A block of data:
■ ■ ■ ■

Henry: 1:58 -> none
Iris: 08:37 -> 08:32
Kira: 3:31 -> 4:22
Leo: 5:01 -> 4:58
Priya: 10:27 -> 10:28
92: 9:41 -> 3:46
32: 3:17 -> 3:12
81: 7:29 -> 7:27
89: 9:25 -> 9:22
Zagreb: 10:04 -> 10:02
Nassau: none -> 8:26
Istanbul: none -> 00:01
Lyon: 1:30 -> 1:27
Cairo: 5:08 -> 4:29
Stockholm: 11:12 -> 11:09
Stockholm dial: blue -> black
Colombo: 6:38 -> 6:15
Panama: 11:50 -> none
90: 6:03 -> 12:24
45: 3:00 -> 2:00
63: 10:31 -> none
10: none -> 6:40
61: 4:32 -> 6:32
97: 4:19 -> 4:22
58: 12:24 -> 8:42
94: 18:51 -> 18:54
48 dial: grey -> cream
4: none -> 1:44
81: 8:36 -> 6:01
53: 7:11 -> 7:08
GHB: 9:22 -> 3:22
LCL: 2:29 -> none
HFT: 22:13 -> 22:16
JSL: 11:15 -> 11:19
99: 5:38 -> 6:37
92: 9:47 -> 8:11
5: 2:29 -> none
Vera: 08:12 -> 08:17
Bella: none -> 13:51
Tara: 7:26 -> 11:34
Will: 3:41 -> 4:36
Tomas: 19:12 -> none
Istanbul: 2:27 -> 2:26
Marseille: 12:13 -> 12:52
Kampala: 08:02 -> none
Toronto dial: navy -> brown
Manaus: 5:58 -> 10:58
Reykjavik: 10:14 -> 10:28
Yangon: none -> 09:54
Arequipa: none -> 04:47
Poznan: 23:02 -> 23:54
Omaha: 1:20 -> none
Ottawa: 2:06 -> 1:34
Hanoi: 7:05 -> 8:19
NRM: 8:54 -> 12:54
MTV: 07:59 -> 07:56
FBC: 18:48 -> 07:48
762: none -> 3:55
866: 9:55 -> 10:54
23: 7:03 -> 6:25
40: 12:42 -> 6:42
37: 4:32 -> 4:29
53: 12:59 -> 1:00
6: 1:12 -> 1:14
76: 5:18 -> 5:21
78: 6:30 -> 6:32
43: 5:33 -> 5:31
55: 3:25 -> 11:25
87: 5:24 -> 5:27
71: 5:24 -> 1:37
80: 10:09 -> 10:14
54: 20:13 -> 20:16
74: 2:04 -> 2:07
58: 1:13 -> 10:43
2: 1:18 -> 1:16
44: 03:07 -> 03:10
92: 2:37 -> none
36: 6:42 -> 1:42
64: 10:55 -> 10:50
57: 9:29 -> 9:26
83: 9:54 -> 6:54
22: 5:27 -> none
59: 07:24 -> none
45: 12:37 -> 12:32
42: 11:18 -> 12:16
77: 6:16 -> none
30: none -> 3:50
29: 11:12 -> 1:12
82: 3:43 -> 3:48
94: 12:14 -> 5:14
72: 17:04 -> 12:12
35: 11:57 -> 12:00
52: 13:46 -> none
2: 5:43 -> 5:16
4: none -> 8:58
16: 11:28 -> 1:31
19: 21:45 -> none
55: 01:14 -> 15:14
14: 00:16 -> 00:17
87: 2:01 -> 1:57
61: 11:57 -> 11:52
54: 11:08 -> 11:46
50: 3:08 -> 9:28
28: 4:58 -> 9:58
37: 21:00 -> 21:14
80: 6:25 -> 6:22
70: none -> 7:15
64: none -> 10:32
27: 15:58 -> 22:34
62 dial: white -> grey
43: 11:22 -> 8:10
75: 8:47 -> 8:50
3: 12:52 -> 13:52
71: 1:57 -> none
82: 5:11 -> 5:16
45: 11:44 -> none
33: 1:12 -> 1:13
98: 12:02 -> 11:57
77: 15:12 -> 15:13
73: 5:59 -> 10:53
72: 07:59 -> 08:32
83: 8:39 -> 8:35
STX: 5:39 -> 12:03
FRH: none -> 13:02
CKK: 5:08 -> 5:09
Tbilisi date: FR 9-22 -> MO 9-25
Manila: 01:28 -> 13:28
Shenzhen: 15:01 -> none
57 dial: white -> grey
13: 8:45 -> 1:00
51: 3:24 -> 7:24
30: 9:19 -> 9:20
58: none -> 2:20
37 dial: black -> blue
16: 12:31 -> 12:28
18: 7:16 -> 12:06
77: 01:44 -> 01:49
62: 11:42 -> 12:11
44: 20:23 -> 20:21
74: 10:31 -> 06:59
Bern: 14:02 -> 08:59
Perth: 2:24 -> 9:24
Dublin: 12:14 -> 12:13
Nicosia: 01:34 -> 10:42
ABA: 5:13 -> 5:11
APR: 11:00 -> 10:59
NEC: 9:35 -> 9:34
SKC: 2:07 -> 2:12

■ ■ ■ ■

Change every "dial" in the lines above to "face", keeping everything else the same.

COMPLETED EXERCISE:
Henry: 1:58 -> none
Iris: 08:37 -> 08:32
Kira: 3:31 -> 4:22
Leo: 5:01 -> 4:58
Priya: 10:27 -> 10:28
92: 9:41 -> 3:46
32: 3:17 -> 3:12
81: 7:29 -> 7:27
89: 9:25 -> 9:22
Zagreb: 10:04 -> 10:02
Nassau: none -> 8:26
Istanbul: none -> 00:01
Lyon: 1:30 -> 1:27
Cairo: 5:08 -> 4:29
Stockholm: 11:12 -> 11:09
Stockholm face: blue -> black
Colombo: 6:38 -> 6:15
Panama: 11:50 -> none
90: 6:03 -> 12:24
45: 3:00 -> 2:00
63: 10:31 -> none
10: none -> 6:40
61: 4:32 -> 6:32
97: 4:19 -> 4:22
58: 12:24 -> 8:42
94: 18:51 -> 18:54
48 face: grey -> cream
4: none -> 1:44
81: 8:36 -> 6:01
53: 7:11 -> 7:08
GHB: 9:22 -> 3:22
LCL: 2:29 -> none
HFT: 22:13 -> 22:16
JSL: 11:15 -> 11:19
99: 5:38 -> 6:37
92: 9:47 -> 8:11
5: 2:29 -> none
Vera: 08:12 -> 08:17
Bella: none -> 13:51
Tara: 7:26 -> 11:34
Will: 3:41 -> 4:36
Tomas: 19:12 -> none
Istanbul: 2:27 -> 2:26
Marseille: 12:13 -> 12:52
Kampala: 08:02 -> none
Toronto face: navy -> brown
Manaus: 5:58 -> 10:58
Reykjavik: 10:14 -> 10:28
Yangon: none -> 09:54
Arequipa: none -> 04:47
Poznan: 23:02 -> 23:54
Omaha: 1:20 -> none
Ottawa: 2:06 -> 1:34
Hanoi: 7:05 -> 8:19
NRM: 8:54 -> 12:54
MTV: 07:59 -> 07:56
FBC: 18:48 -> 07:48
762: none -> 3:55
866: 9:55 -> 10:54
23: 7:03 -> 6:25
40: 12:42 -> 6:42
37: 4:32 -> 4:29
53: 12:59 -> 1:00
6: 1:12 -> 1:14
76: 5:18 -> 5:21
78: 6:30 -> 6:32
43: 5:33 -> 5:31
55: 3:25 -> 11:25
87: 5:24 -> 5:27
71: 5:24 -> 1:37
80: 10:09 -> 10:14
54: 20:13 -> 20:16
74: 2:04 -> 2:07
58: 1:13 -> 10:43
2: 1:18 -> 1:16
44: 03:07 -> 03:10
92: 2:37 -> none
36: 6:42 -> 1:42
64: 10:55 -> 10:50
57: 9:29 -> 9:26
83: 9:54 -> 6:54
22: 5:27 -> none
59: 07:24 -> none
45: 12:37 -> 12:32
42: 11:18 -> 12:16
77: 6:16 -> none
30: none -> 3:50
29: 11:12 -> 1:12
82: 3:43 -> 3:48
94: 12:14 -> 5:14
72: 17:04 -> 12:12
35: 11:57 -> 12:00
52: 13:46 -> none
2: 5:43 -> 5:16
4: none -> 8:58
16: 11:28 -> 1:31
19: 21:45 -> none
55: 01:14 -> 15:14
14: 00:16 -> 00:17
87: 2:01 -> 1:57
61: 11:57 -> 11:52
54: 11:08 -> 11:46
50: 3:08 -> 9:28
28: 4:58 -> 9:58
37: 21:00 -> 21:14
80: 6:25 -> 6:22
70: none -> 7:15
64: none -> 10:32
27: 15:58 -> 22:34
62 face: white -> grey
43: 11:22 -> 8:10
75: 8:47 -> 8:50
3: 12:52 -> 13:52
71: 1:57 -> none
82: 5:11 -> 5:16
45: 11:44 -> none
33: 1:12 -> 1:13
98: 12:02 -> 11:57
77: 15:12 -> 15:13
73: 5:59 -> 10:53
72: 07:59 -> 08:32
83: 8:39 -> 8:35
STX: 5:39 -> 12:03
FRH: none -> 13:02
CKK: 5:08 -> 5:09
Tbilisi date: FR 9-22 -> MO 9-25
Manila: 01:28 -> 13:28
Shenzhen: 15:01 -> none
57 face: white -> grey
13: 8:45 -> 1:00
51: 3:24 -> 7:24
30: 9:19 -> 9:20
58: none -> 2:20
37 face: black -> blue
16: 12:31 -> 12:28
18: 7:16 -> 12:06
77: 01:44 -> 01:49
62: 11:42 -> 12:11
44: 20:23 -> 20:21
74: 10:31 -> 06:59
Bern: 14:02 -> 08:59
Perth: 2:24 -> 9:24
Dublin: 12:14 -> 12:13
Nicosia: 01:34 -> 10:42
ABA: 5:13 -> 5:11
APR: 11:00 -> 10:59
NEC: 9:35 -> 9:34
SKC: 2:07 -> 2:12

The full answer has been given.